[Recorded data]
+===+
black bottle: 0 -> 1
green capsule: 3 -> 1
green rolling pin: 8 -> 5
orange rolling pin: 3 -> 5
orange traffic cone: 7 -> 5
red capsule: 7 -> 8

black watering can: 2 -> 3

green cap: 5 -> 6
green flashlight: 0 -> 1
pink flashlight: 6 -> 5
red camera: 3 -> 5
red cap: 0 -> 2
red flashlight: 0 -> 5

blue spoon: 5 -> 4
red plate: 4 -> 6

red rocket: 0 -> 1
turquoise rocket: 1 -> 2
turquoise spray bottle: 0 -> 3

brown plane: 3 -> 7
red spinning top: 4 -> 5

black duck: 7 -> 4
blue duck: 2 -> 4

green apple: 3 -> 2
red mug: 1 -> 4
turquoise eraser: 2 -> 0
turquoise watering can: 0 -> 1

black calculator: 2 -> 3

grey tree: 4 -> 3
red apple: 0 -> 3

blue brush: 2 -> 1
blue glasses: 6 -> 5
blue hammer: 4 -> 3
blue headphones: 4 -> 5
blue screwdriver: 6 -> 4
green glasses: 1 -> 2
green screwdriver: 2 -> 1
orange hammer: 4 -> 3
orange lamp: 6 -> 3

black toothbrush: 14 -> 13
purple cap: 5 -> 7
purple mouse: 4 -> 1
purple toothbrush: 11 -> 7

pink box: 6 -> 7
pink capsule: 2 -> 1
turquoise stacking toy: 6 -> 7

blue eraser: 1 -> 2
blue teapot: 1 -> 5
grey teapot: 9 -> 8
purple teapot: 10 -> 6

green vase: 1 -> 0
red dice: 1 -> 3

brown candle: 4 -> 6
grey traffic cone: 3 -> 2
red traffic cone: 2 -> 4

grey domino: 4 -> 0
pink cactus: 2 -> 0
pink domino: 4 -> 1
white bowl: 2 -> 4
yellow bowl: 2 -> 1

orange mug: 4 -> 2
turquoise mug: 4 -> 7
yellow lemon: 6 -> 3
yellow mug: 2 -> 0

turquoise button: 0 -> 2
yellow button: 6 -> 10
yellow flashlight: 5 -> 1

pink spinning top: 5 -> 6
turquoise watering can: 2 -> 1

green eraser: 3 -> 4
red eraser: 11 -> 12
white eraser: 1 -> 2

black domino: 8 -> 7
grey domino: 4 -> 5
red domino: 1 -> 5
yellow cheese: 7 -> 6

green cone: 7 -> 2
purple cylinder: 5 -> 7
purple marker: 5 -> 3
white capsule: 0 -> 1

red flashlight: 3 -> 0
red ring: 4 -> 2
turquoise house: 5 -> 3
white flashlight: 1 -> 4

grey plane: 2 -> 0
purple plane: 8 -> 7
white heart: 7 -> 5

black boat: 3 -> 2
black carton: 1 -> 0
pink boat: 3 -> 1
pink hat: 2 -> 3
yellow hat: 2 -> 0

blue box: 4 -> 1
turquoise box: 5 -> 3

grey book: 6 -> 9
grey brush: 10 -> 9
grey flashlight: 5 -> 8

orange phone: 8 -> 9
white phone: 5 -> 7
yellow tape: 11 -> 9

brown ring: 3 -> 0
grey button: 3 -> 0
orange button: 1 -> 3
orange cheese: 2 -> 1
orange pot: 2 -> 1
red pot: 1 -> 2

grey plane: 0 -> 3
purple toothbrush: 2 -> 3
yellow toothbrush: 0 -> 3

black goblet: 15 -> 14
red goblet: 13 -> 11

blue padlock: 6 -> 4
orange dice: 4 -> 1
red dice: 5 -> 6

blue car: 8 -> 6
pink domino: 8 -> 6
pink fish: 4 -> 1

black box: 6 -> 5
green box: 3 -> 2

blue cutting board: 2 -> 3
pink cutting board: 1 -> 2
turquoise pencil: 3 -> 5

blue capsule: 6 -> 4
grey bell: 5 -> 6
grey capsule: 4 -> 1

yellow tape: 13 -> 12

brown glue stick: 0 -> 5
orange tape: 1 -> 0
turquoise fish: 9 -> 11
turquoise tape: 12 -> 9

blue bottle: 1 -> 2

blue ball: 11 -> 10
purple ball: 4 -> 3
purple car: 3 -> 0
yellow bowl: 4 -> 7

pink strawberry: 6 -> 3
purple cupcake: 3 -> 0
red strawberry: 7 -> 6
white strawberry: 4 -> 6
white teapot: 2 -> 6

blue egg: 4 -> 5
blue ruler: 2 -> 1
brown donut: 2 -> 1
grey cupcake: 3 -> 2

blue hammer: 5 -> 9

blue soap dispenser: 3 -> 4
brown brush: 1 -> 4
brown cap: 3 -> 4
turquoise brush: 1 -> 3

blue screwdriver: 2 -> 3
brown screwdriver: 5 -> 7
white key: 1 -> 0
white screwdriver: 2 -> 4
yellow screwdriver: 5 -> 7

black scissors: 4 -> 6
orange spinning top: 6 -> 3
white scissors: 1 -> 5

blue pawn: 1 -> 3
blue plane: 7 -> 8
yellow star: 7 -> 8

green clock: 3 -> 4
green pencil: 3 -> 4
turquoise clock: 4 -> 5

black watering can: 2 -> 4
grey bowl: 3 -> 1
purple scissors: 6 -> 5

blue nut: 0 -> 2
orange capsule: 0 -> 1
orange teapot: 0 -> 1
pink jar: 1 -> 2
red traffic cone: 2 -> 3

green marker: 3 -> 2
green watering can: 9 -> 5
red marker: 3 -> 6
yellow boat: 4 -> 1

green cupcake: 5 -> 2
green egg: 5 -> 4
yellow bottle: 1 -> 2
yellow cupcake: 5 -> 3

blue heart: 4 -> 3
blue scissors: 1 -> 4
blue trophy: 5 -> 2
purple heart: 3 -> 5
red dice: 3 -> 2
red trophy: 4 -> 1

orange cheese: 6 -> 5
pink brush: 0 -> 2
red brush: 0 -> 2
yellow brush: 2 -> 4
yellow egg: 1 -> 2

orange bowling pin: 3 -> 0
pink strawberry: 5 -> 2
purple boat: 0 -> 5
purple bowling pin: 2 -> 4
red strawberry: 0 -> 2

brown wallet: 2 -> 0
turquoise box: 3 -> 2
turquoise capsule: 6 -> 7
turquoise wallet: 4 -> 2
+===+
Task details
List every line above that contains the word "white".

Response below
white bowl: 2 -> 4
white eraser: 1 -> 2
white capsule: 0 -> 1
white flashlight: 1 -> 4
white heart: 7 -> 5
white phone: 5 -> 7
white strawberry: 4 -> 6
white teapot: 2 -> 6
white key: 1 -> 0
white screwdriver: 2 -> 4
white scissors: 1 -> 5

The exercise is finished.